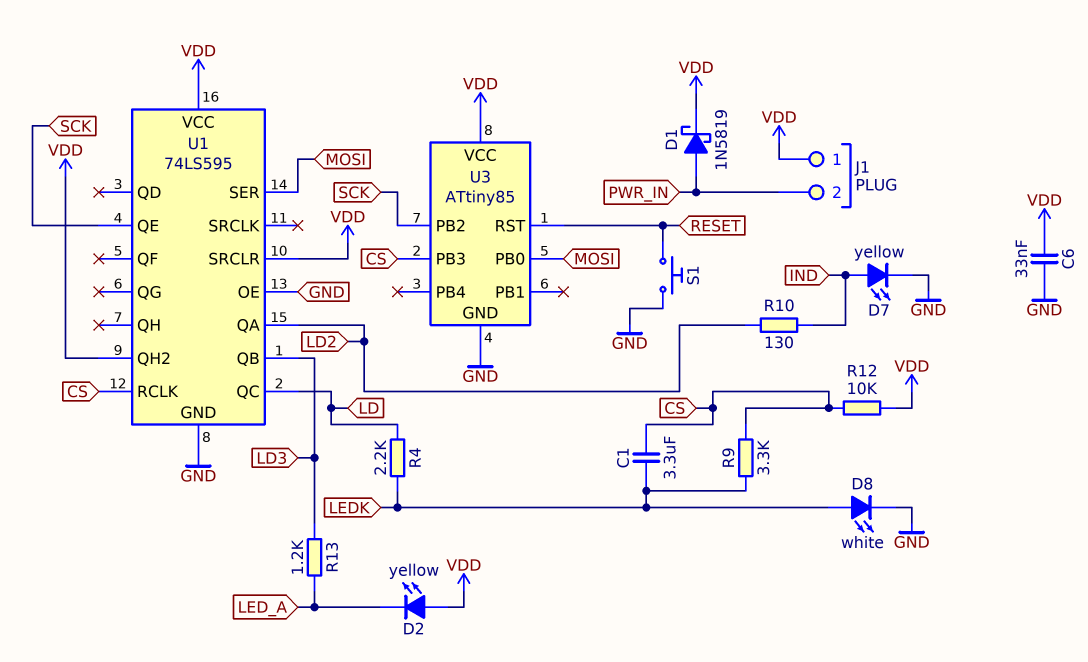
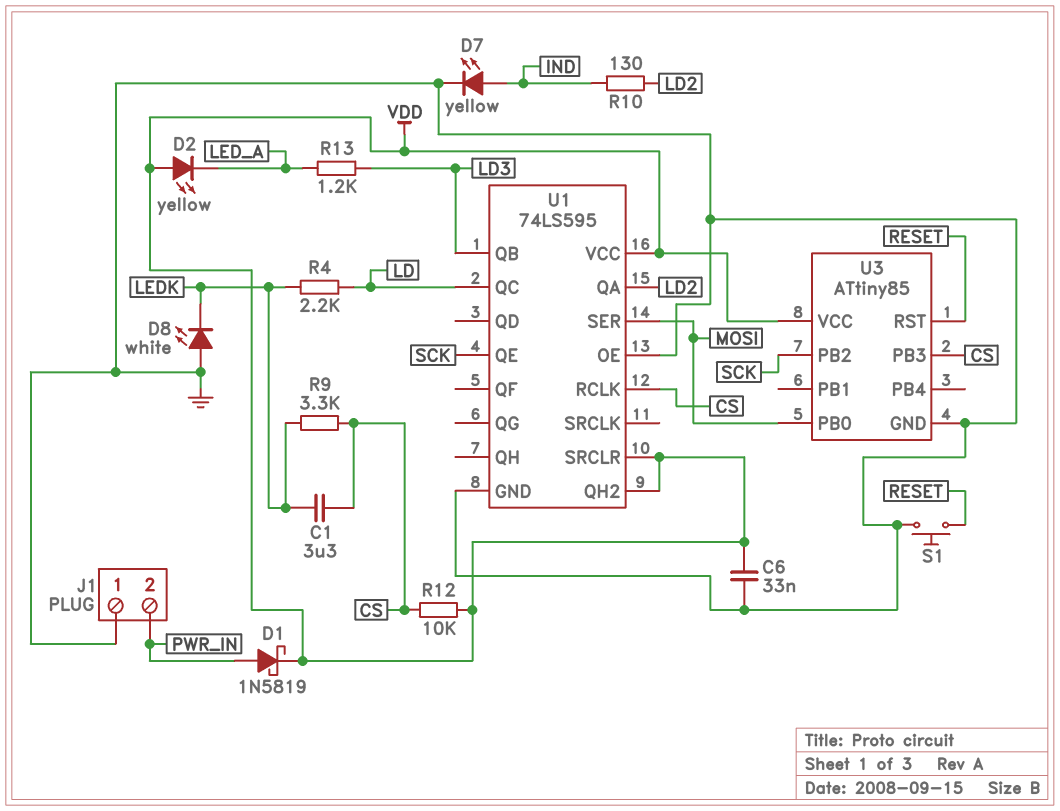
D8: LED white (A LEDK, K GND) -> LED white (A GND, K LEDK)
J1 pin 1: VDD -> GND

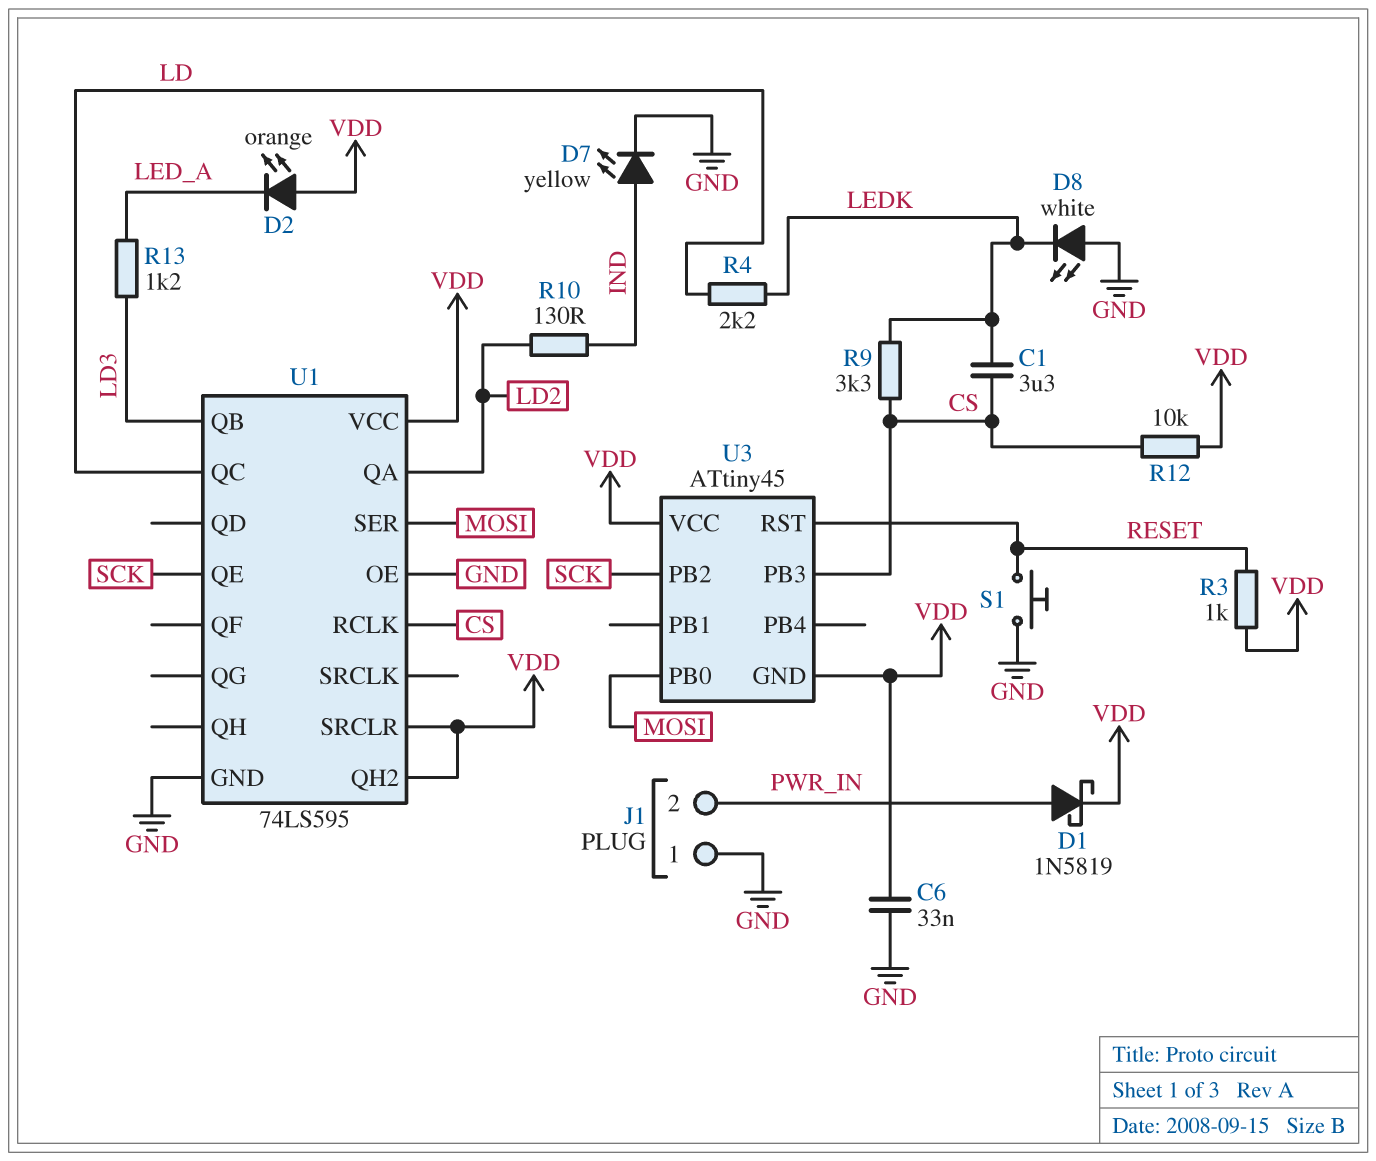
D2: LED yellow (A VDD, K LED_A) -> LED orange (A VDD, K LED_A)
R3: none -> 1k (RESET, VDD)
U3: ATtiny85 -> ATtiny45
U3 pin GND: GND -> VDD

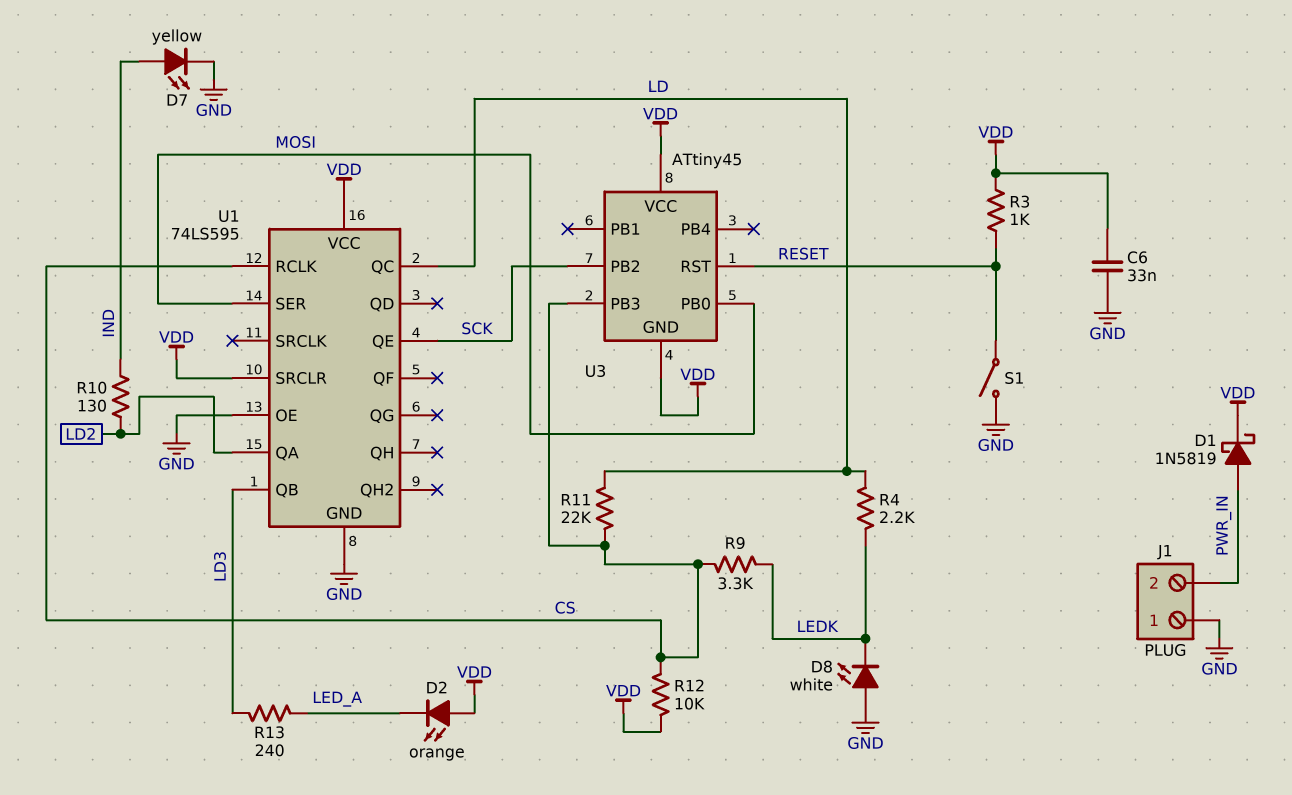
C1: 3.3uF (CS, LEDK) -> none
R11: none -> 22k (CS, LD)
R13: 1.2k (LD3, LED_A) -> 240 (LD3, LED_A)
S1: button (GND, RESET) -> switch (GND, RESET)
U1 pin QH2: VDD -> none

***

**The problem**
Each line above should be printed again exactly, though the pictures should not be.

**Written solution**
D8: LED white (A LEDK, K GND) -> LED white (A GND, K LEDK)
J1 pin 1: VDD -> GND

D2: LED yellow (A VDD, K LED_A) -> LED orange (A VDD, K LED_A)
R3: none -> 1k (RESET, VDD)
U3: ATtiny85 -> ATtiny45
U3 pin GND: GND -> VDD

C1: 3.3uF (CS, LEDK) -> none
R11: none -> 22k (CS, LD)
R13: 1.2k (LD3, LED_A) -> 240 (LD3, LED_A)
S1: button (GND, RESET) -> switch (GND, RESET)
U1 pin QH2: VDD -> none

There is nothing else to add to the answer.